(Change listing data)
::::::::::

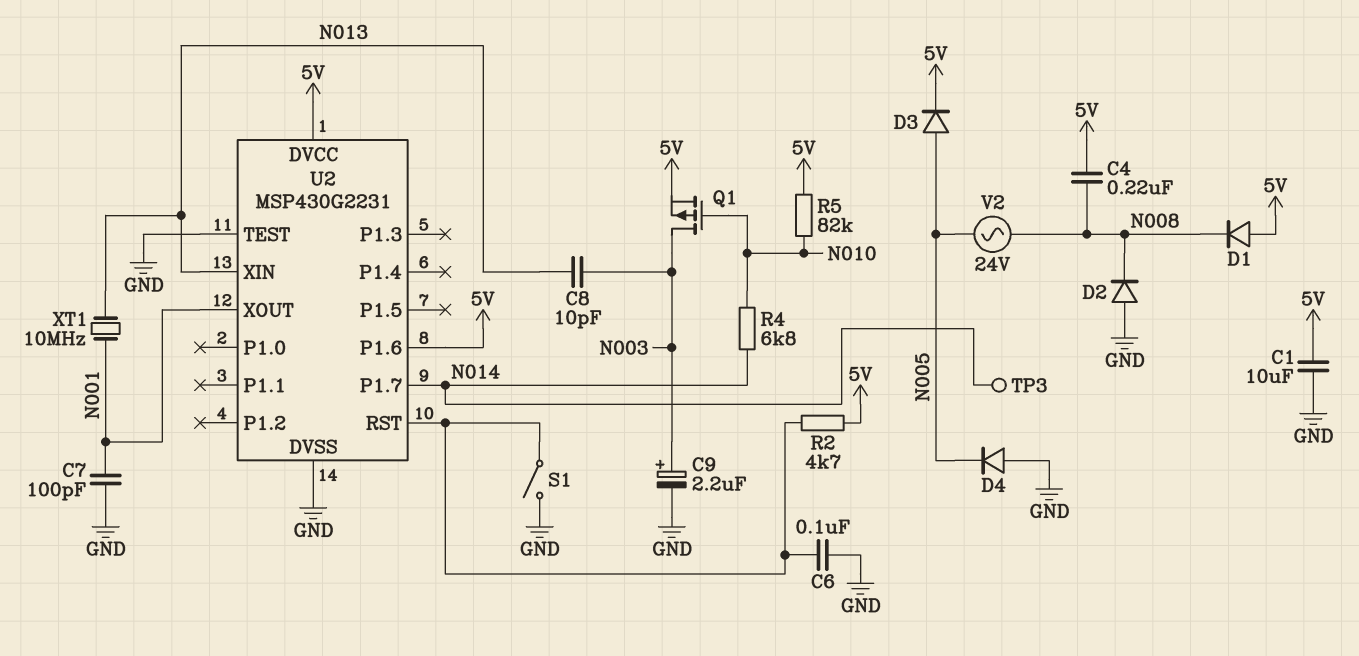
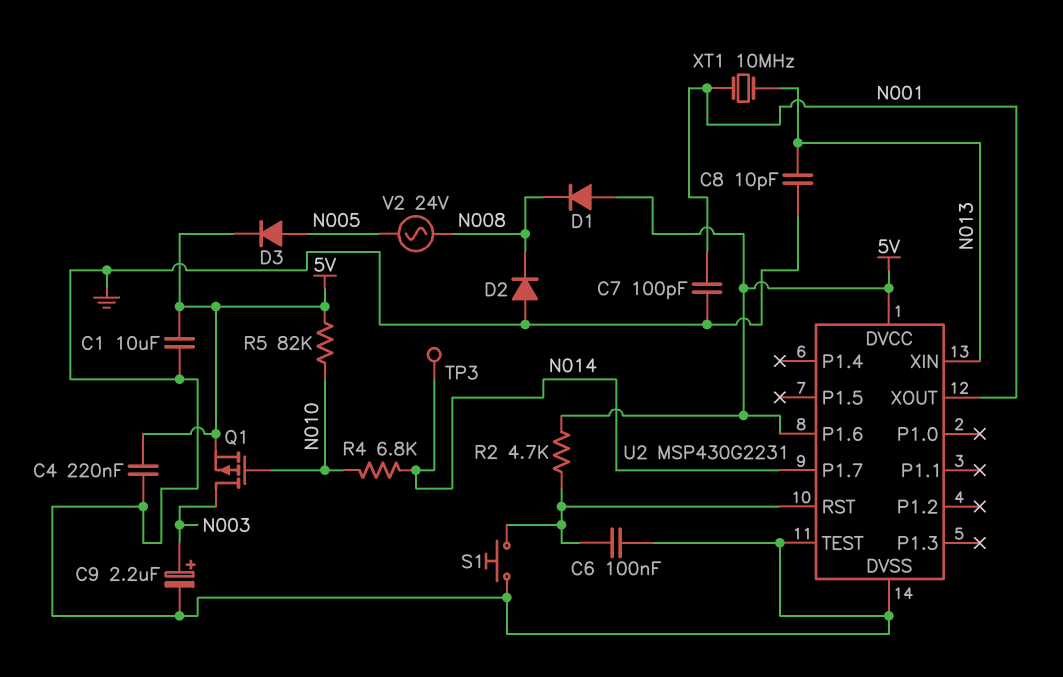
C4: 220nF (5V, N008) -> 220nF (5V, GND)
C8: 10pF (N003, N013) -> 10pF (GND, N013)
D4: diode (A GND, K N005) -> none
S1: switch (GND, U2/RST) -> button (GND, U2/RST)

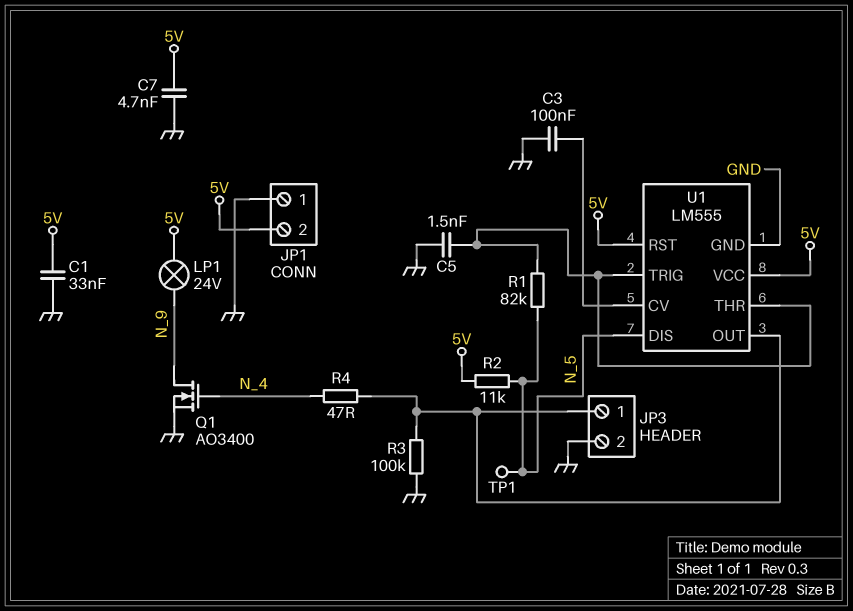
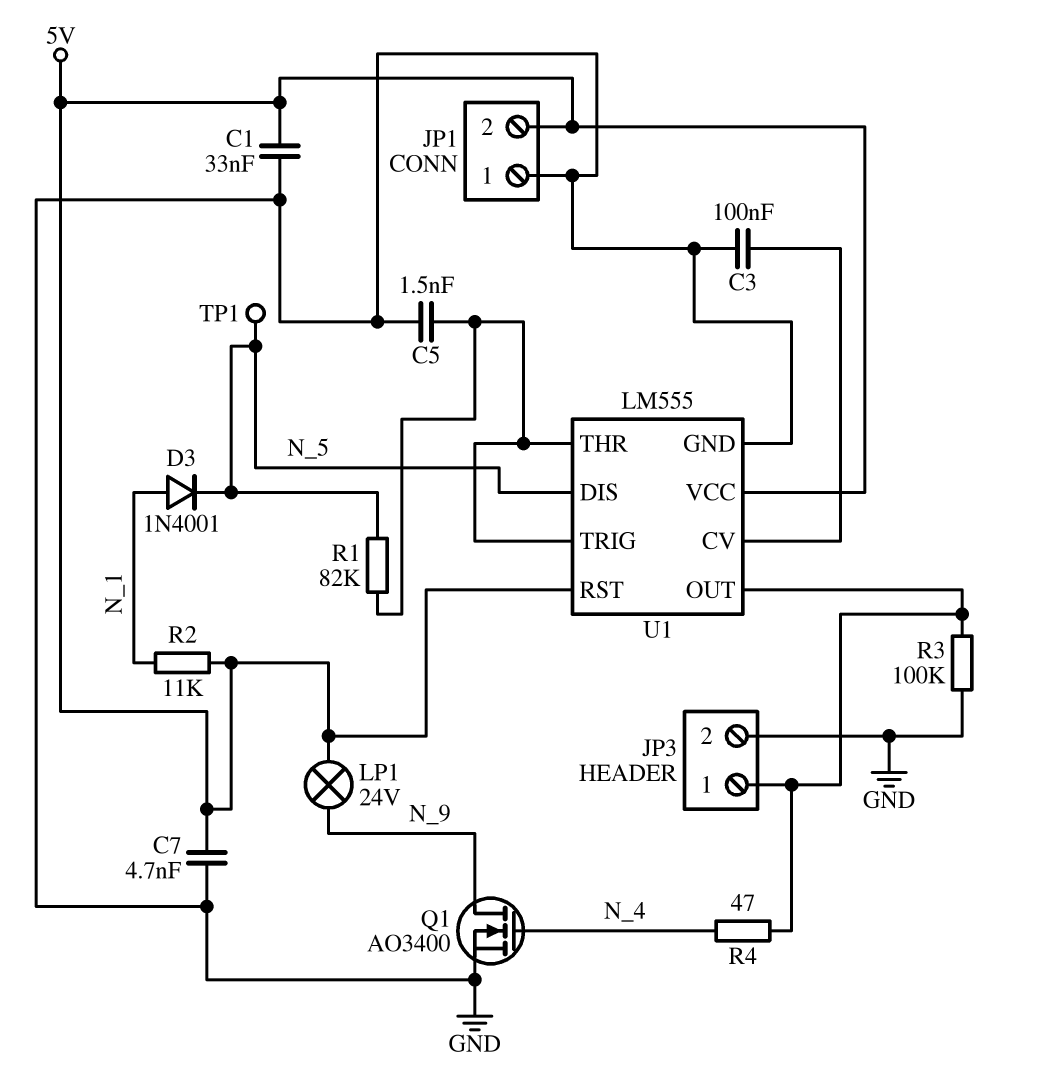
D3: none -> diode 1N4001 (A N_1, K N_5)
R2: 11k (5V, N_5) -> 11k (5V, N_1)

::::::::::

| Instructions to follow |
Could you please return the entries above exactly, minus the pictures?

| Answer box |
C4: 220nF (5V, N008) -> 220nF (5V, GND)
C8: 10pF (N003, N013) -> 10pF (GND, N013)
D4: diode (A GND, K N005) -> none
S1: switch (GND, U2/RST) -> button (GND, U2/RST)

D3: none -> diode 1N4001 (A N_1, K N_5)
R2: 11k (5V, N_5) -> 11k (5V, N_1)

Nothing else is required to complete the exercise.